Data records
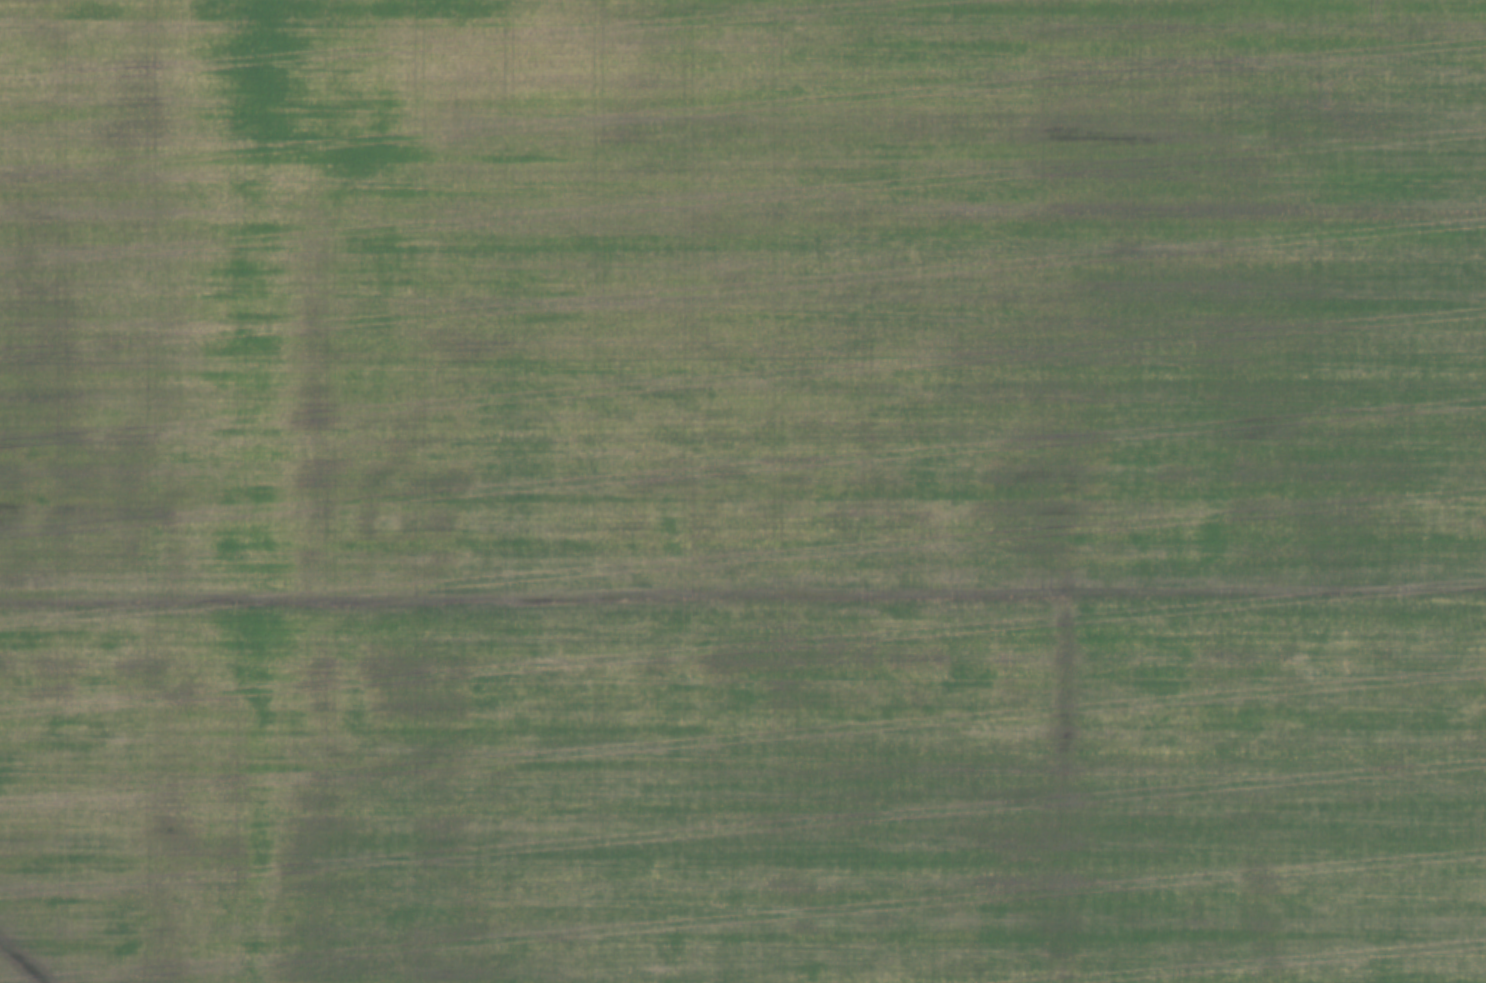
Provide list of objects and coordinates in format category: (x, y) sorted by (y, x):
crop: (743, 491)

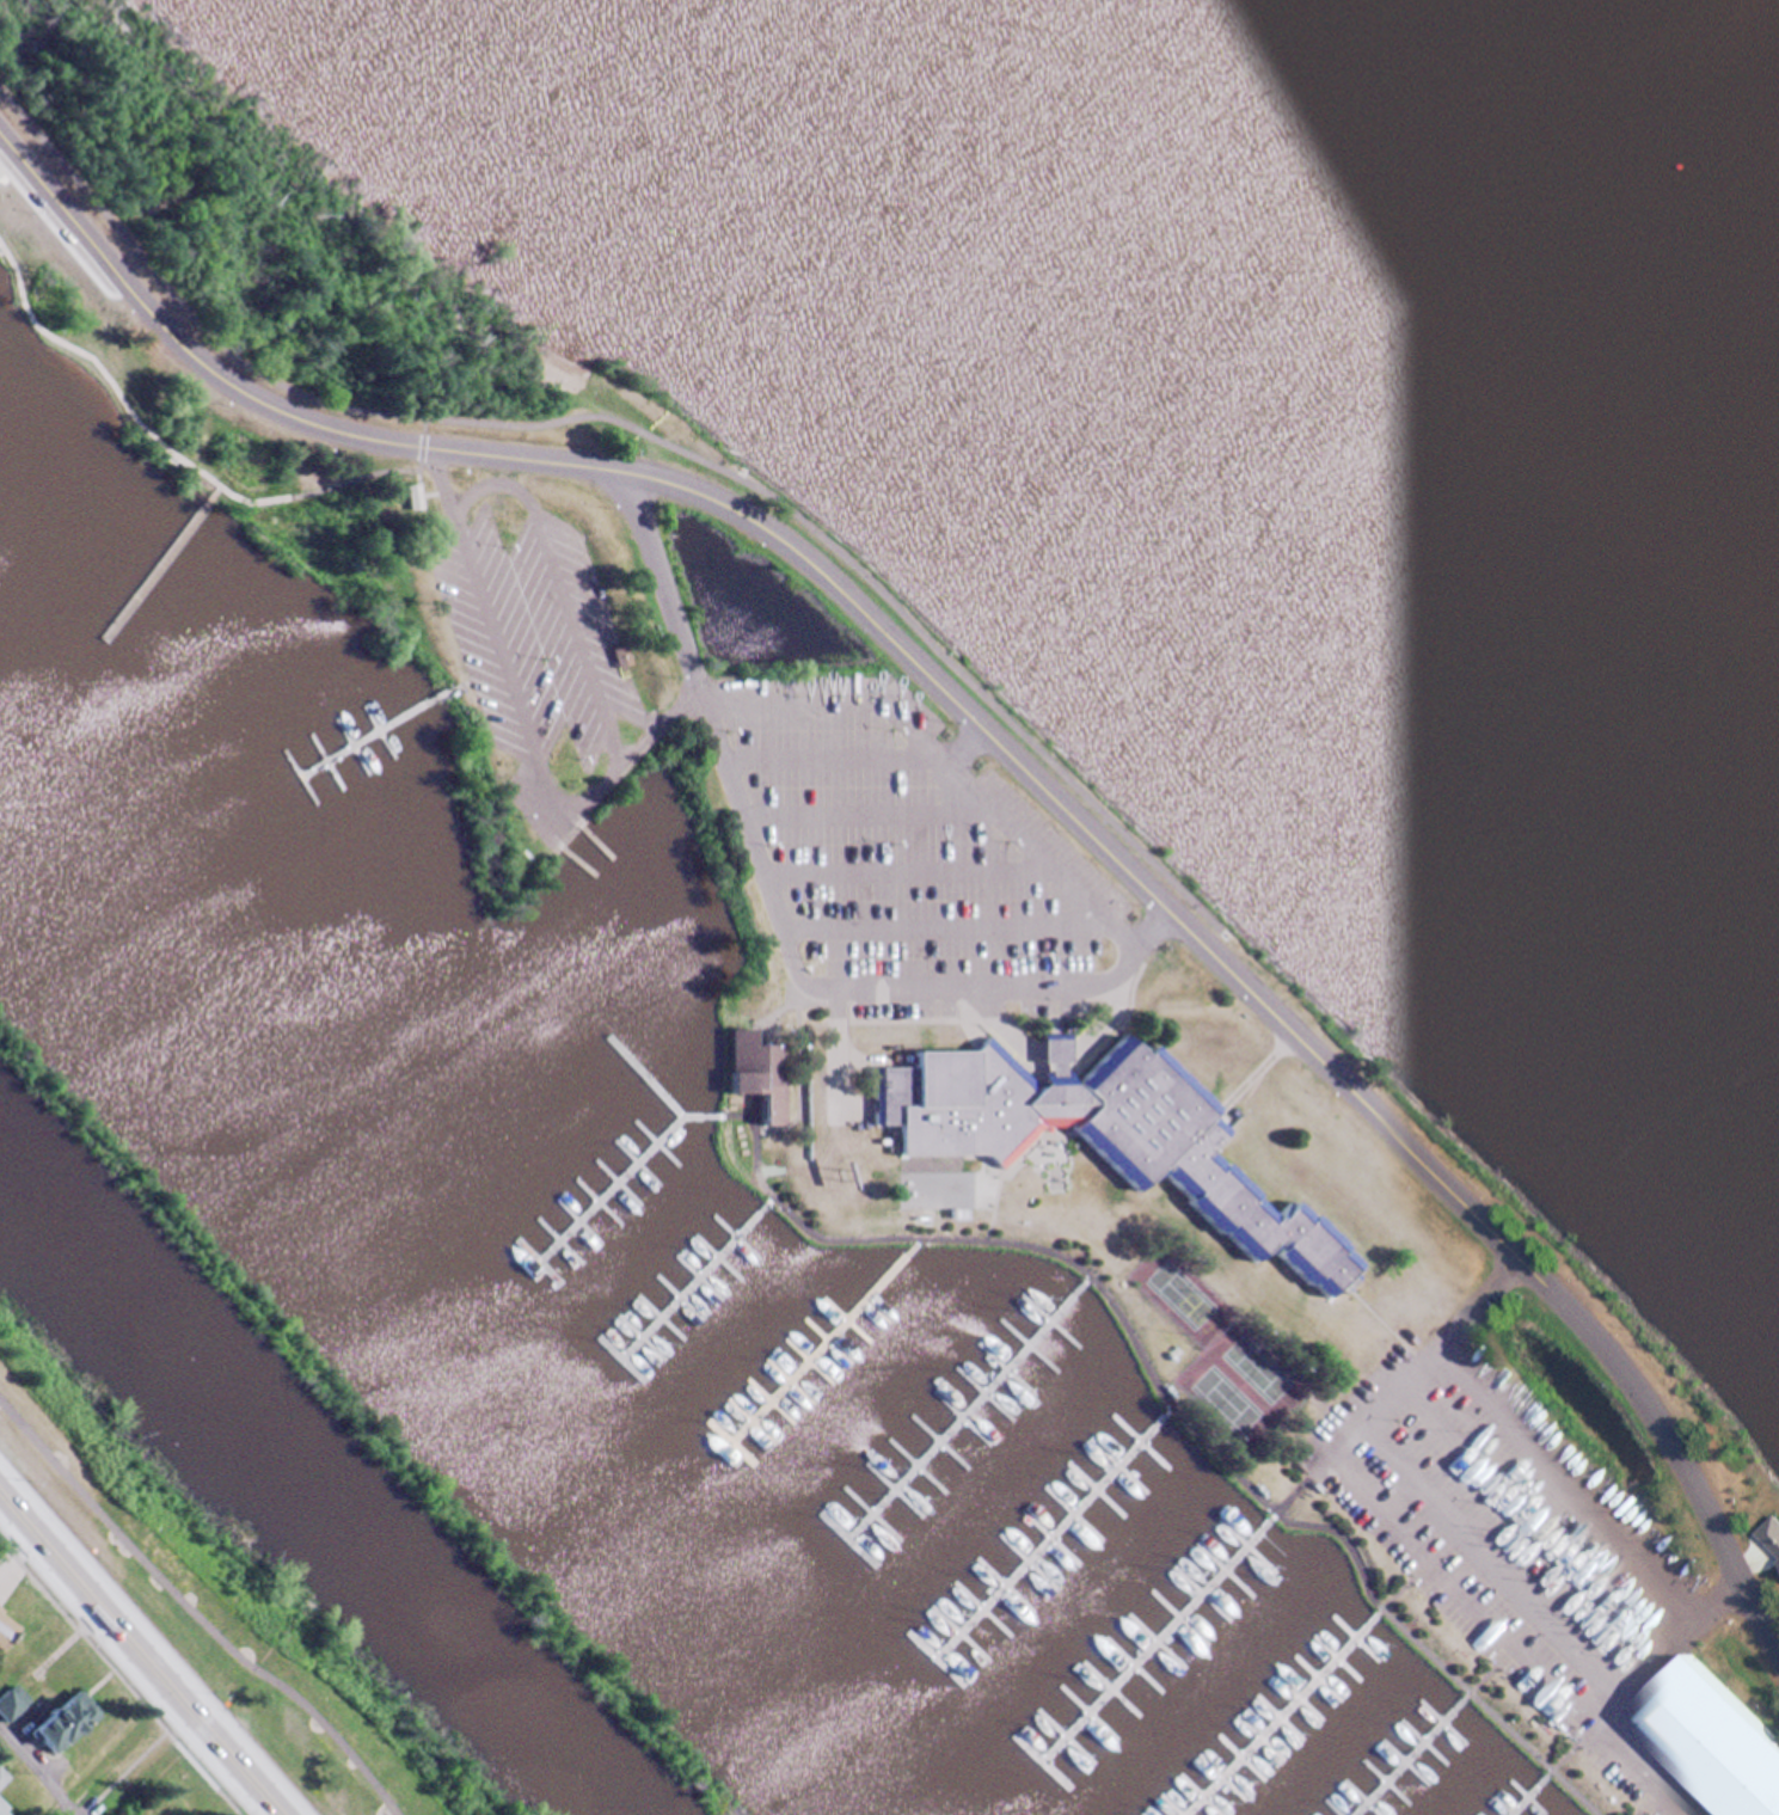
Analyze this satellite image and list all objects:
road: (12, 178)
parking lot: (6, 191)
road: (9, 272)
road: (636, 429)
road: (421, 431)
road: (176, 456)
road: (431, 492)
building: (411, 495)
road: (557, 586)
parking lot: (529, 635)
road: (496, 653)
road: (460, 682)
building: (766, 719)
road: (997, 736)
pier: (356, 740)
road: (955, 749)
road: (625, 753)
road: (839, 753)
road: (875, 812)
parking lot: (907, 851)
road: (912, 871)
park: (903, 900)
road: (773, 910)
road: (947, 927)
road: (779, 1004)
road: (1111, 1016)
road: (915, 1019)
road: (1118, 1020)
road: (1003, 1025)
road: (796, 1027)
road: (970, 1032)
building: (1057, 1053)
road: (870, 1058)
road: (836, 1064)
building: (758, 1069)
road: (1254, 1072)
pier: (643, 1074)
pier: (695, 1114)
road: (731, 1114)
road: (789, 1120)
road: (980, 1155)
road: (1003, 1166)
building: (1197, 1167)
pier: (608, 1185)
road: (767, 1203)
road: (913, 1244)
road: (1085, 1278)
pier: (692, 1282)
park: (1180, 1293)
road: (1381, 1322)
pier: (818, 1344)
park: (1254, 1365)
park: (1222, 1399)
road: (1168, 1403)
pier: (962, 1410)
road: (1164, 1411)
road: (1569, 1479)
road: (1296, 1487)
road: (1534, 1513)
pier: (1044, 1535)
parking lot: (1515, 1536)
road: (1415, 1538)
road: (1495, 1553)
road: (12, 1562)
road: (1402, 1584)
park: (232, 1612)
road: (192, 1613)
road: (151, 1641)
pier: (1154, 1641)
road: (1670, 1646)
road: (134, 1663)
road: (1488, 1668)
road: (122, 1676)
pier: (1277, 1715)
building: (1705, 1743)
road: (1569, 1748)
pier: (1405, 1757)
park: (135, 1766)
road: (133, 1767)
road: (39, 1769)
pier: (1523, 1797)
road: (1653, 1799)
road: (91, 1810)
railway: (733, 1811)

_Directions for this task_:
Select all lines with the word "parking" from the entries above.

_Task solution_:
parking lot: (6, 191)
parking lot: (529, 635)
parking lot: (907, 851)
parking lot: (1515, 1536)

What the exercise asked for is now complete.